__DIRECTIONS FOR THIS TASK__
Quote every line as given.

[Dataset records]
┌──
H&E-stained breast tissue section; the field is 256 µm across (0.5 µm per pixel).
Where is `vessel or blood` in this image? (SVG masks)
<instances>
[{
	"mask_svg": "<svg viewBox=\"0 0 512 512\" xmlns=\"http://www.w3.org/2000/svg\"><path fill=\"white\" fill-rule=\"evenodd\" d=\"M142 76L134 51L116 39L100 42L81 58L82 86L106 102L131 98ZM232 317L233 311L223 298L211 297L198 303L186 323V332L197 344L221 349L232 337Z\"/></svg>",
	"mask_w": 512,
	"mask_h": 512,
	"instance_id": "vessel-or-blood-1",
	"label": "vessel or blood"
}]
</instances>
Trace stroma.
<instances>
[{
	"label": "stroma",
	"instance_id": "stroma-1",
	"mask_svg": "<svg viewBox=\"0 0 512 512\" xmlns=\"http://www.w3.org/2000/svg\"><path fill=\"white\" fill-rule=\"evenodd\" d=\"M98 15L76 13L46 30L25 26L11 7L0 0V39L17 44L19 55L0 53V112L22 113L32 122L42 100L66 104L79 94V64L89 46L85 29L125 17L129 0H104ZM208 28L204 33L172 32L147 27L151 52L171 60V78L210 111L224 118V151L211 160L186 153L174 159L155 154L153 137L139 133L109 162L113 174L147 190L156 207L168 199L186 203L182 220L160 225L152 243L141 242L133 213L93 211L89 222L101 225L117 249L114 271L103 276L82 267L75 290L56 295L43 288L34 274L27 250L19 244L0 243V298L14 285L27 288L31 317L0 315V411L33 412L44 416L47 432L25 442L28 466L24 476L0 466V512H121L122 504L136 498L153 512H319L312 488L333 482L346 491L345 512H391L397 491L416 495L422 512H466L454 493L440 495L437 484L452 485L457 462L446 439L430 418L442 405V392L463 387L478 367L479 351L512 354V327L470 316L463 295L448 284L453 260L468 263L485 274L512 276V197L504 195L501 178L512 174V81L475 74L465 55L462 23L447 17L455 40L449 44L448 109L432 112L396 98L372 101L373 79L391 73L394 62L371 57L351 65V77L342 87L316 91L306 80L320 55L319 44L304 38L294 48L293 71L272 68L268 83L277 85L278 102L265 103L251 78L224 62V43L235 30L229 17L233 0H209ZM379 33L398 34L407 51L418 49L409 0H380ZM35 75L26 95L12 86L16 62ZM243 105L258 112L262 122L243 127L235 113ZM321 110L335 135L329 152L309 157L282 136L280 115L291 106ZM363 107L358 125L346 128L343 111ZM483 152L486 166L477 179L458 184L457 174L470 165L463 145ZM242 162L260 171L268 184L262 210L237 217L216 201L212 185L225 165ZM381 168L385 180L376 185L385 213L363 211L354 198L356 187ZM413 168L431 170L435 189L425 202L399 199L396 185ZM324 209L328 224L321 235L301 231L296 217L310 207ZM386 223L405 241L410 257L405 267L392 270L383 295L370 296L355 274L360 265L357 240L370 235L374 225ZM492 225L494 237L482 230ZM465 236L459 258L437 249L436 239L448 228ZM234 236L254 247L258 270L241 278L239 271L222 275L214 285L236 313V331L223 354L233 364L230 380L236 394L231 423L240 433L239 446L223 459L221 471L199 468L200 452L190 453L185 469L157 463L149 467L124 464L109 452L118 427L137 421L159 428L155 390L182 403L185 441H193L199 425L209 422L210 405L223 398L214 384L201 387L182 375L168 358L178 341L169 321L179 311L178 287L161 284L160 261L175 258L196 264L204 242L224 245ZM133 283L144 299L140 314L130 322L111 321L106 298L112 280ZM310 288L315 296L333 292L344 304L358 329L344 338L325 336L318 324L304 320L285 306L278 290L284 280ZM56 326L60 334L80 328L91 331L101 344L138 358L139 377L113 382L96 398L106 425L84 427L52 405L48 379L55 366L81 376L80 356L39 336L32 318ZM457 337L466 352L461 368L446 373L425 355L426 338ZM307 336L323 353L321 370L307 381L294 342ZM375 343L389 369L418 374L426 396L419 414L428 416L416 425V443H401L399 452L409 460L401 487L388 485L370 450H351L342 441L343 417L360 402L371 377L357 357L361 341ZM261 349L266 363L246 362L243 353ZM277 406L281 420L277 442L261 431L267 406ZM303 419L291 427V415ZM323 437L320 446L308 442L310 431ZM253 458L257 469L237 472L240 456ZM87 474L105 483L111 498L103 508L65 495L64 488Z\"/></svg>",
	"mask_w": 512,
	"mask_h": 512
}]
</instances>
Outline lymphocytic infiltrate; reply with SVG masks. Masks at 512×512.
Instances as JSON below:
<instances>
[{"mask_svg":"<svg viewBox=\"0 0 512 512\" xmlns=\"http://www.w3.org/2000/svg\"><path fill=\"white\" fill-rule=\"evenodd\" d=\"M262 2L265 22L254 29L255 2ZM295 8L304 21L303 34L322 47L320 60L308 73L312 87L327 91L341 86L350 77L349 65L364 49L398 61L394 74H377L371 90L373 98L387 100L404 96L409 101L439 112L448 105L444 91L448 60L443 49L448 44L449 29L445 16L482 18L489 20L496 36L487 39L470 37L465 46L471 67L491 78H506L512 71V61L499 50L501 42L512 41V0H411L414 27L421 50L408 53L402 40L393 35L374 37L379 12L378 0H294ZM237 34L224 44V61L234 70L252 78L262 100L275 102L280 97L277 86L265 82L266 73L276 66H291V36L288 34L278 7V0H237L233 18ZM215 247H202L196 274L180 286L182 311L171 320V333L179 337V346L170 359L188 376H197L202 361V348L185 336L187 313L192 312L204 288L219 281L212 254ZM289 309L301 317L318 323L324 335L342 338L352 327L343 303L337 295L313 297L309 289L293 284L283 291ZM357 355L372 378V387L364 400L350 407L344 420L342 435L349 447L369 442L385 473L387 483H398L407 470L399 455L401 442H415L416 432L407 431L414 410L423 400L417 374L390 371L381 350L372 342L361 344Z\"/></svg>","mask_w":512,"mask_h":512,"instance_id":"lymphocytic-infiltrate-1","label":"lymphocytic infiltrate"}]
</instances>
└──
__FULL SOLUTION__
H&E-stained breast tissue section; the field is 256 µm across (0.5 µm per pixel).
Where is `vessel or blood` in this image? (SVG masks)
<instances>
[{
	"mask_svg": "<svg viewBox=\"0 0 512 512\" xmlns=\"http://www.w3.org/2000/svg\"><path fill=\"white\" fill-rule=\"evenodd\" d=\"M142 76L134 51L116 39L100 42L81 58L82 86L106 102L131 98ZM232 317L233 311L223 298L211 297L198 303L186 323V332L197 344L221 349L232 337Z\"/></svg>",
	"mask_w": 512,
	"mask_h": 512,
	"instance_id": "vessel-or-blood-1",
	"label": "vessel or blood"
}]
</instances>
Trace stroma.
<instances>
[{
	"label": "stroma",
	"instance_id": "stroma-1",
	"mask_svg": "<svg viewBox=\"0 0 512 512\" xmlns=\"http://www.w3.org/2000/svg\"><path fill=\"white\" fill-rule=\"evenodd\" d=\"M98 15L76 13L46 30L25 26L11 7L0 0V39L17 44L19 55L0 53V112L22 113L32 122L42 100L66 104L79 94V64L89 46L85 29L125 17L129 0H104ZM208 28L204 33L172 32L147 27L151 52L171 60V78L210 111L224 118V151L211 160L186 153L174 159L155 154L153 137L139 133L109 162L113 174L147 190L156 207L168 199L186 203L182 220L160 225L152 243L141 242L133 213L93 211L89 222L101 225L117 249L114 271L103 276L82 267L75 290L56 295L43 288L34 274L27 250L19 244L0 243V298L14 285L27 288L31 317L0 315V411L33 412L44 416L47 432L25 442L28 466L24 476L0 466V512H121L122 504L136 498L153 512H319L312 488L333 482L346 491L345 512H391L397 491L416 495L422 512H466L454 493L440 495L437 484L452 485L457 462L446 439L430 418L442 405V392L463 387L478 367L479 351L512 354V327L470 316L463 295L448 284L453 260L468 263L485 274L512 276V197L504 195L501 178L512 174V81L475 74L465 55L462 23L447 17L455 40L449 44L448 109L432 112L396 98L372 101L373 79L391 73L394 62L371 57L351 65V77L342 87L316 91L306 80L320 55L319 44L304 38L294 48L293 71L272 68L268 83L277 85L278 102L265 103L251 78L224 62V43L235 30L229 17L233 0H209ZM379 33L398 34L407 51L418 49L409 0H380ZM35 75L26 95L12 86L16 62ZM243 105L258 112L262 122L243 127L235 113ZM321 110L335 135L329 152L309 157L282 136L280 115L291 106ZM363 107L358 125L346 128L343 111ZM483 152L486 166L477 179L458 184L457 174L470 165L463 145ZM242 162L260 171L268 184L262 210L237 217L216 201L212 185L225 165ZM381 168L385 180L376 185L385 213L363 211L354 198L356 187ZM413 168L431 170L435 189L425 202L399 199L396 185ZM324 209L328 224L321 235L301 231L296 217L310 207ZM386 223L405 241L410 257L405 267L392 270L383 295L370 296L355 274L360 265L357 240L370 235L374 225ZM492 225L494 237L482 230ZM465 236L459 258L437 249L436 239L448 228ZM234 236L254 247L258 270L241 278L239 271L222 275L214 285L236 313V331L223 354L233 364L230 380L236 394L231 423L240 433L239 446L223 459L221 471L199 468L200 452L190 453L185 469L157 463L149 467L124 464L109 452L118 427L137 421L159 428L155 390L182 403L185 441H193L199 425L209 422L210 405L223 398L214 384L201 387L182 375L168 358L178 341L169 321L179 311L178 287L161 284L160 261L175 258L196 264L204 242L224 245ZM133 283L144 299L140 314L130 322L111 321L106 298L112 280ZM310 288L315 296L333 292L344 304L358 329L344 338L325 336L318 324L304 320L285 306L278 290L284 280ZM56 326L60 334L80 328L91 331L101 344L138 358L139 377L113 382L96 398L106 425L84 427L52 405L48 379L55 366L81 376L80 356L39 336L32 318ZM457 337L466 352L461 368L446 373L425 355L426 338ZM307 336L323 353L321 370L307 381L294 342ZM375 343L389 369L418 374L426 396L419 414L428 416L416 425V443H401L399 452L409 460L401 487L388 485L370 450H351L342 441L343 417L360 402L371 377L357 357L361 341ZM261 349L266 363L246 362L243 353ZM277 406L281 420L277 442L261 431L267 406ZM303 419L291 427V415ZM323 437L320 446L308 442L310 431ZM253 458L257 469L237 472L240 456ZM87 474L105 483L111 498L103 508L65 495L64 488Z\"/></svg>",
	"mask_w": 512,
	"mask_h": 512
}]
</instances>
Outline lymphocytic infiltrate; reply with SVG masks. Masks at 512×512.
Instances as JSON below:
<instances>
[{"mask_svg":"<svg viewBox=\"0 0 512 512\" xmlns=\"http://www.w3.org/2000/svg\"><path fill=\"white\" fill-rule=\"evenodd\" d=\"M262 2L265 22L254 29L255 2ZM295 8L304 21L303 34L322 47L320 60L308 73L312 87L327 91L341 86L350 77L349 65L364 49L398 61L394 74H377L371 90L373 98L387 100L404 96L409 101L439 112L448 105L444 91L448 60L443 49L448 44L449 29L445 16L482 18L489 20L496 36L487 39L470 37L465 46L471 67L491 78H506L512 71V61L499 50L501 42L512 41V0H411L414 27L421 50L408 53L402 40L393 35L374 37L379 12L378 0H294ZM237 34L224 44V61L234 70L252 78L262 100L275 102L280 97L277 86L265 82L266 73L276 66H291V36L288 34L278 7V0H237L233 18ZM215 247H202L196 274L180 286L182 311L171 320V333L179 337V346L170 359L188 376H197L202 361V348L185 336L187 313L192 312L204 288L219 281L212 254ZM289 309L301 317L318 323L324 335L342 338L352 327L343 303L337 295L313 297L309 289L293 284L283 291ZM357 355L372 378V387L364 400L350 407L344 420L342 435L349 447L369 442L385 473L387 483H398L407 470L399 455L401 442H415L416 432L407 431L414 410L423 400L417 374L390 371L381 350L372 342L361 344Z\"/></svg>","mask_w":512,"mask_h":512,"instance_id":"lymphocytic-infiltrate-1","label":"lymphocytic infiltrate"}]
</instances>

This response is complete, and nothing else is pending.